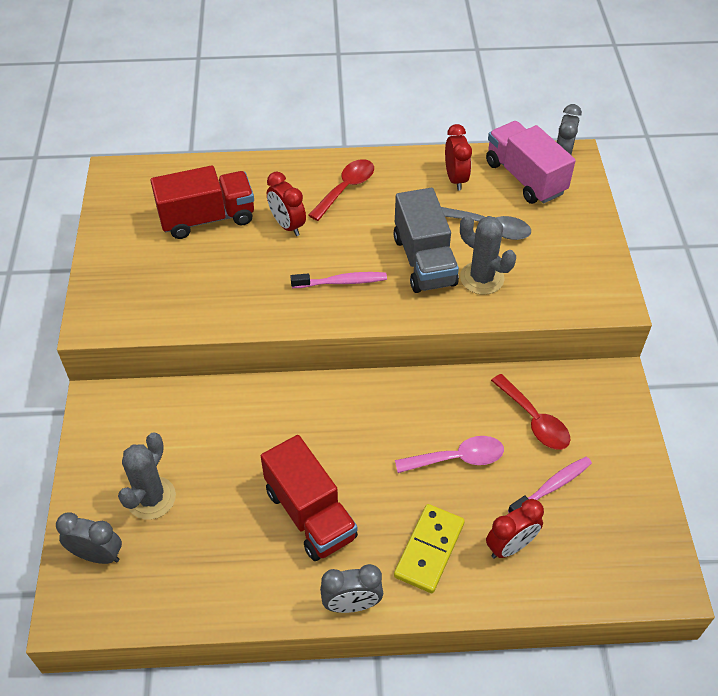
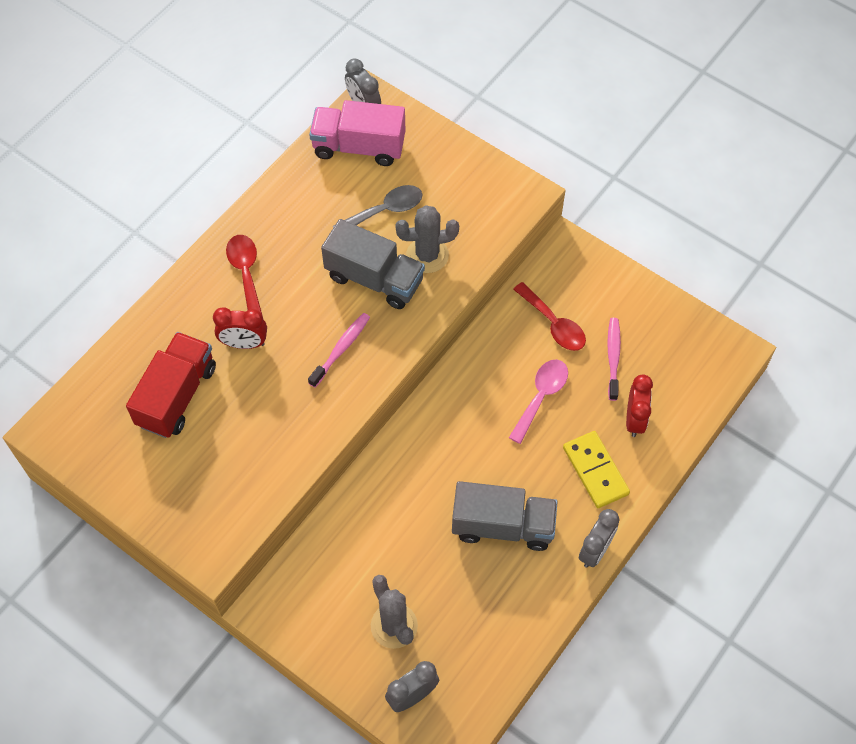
camera: 50 degrees left, 10 degrees up
red truck [261,435,358,561] -> grey truck [452,481,558,551]
red clock [445,124,472,191] -> none
red spoon [491,374,570,450] -> red spoon turned 45 degrees clockwise [513,282,586,351]

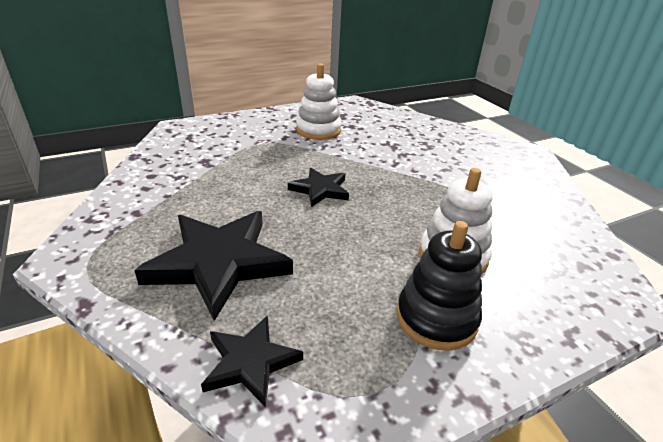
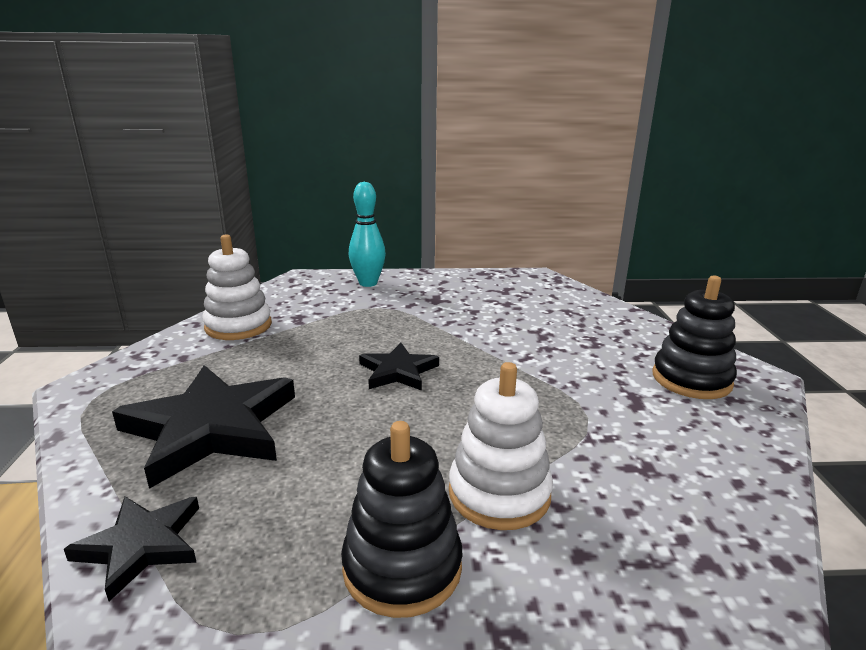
camera: 25 degrees right, 10 degrees down
white stacking toy [296,63,342,140] -> white stacking toy moved to [202,234,272,340]
none -> turquoise bowling pin [349,182,386,287]
none -> black stacking toy [653,276,737,399]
--------
TASK OBJECTIVE >>
In the listing above, find the line containing "red spoon [491,374,570,450]" and the line containing "white stacking toy [296,63,342,140]", then output those two lines and everything between them exactly as written, without the images.

YOUR RESPONSE >>
red spoon [491,374,570,450] -> red spoon turned 45 degrees clockwise [513,282,586,351]

camera: 25 degrees right, 10 degrees down
white stacking toy [296,63,342,140] -> white stacking toy moved to [202,234,272,340]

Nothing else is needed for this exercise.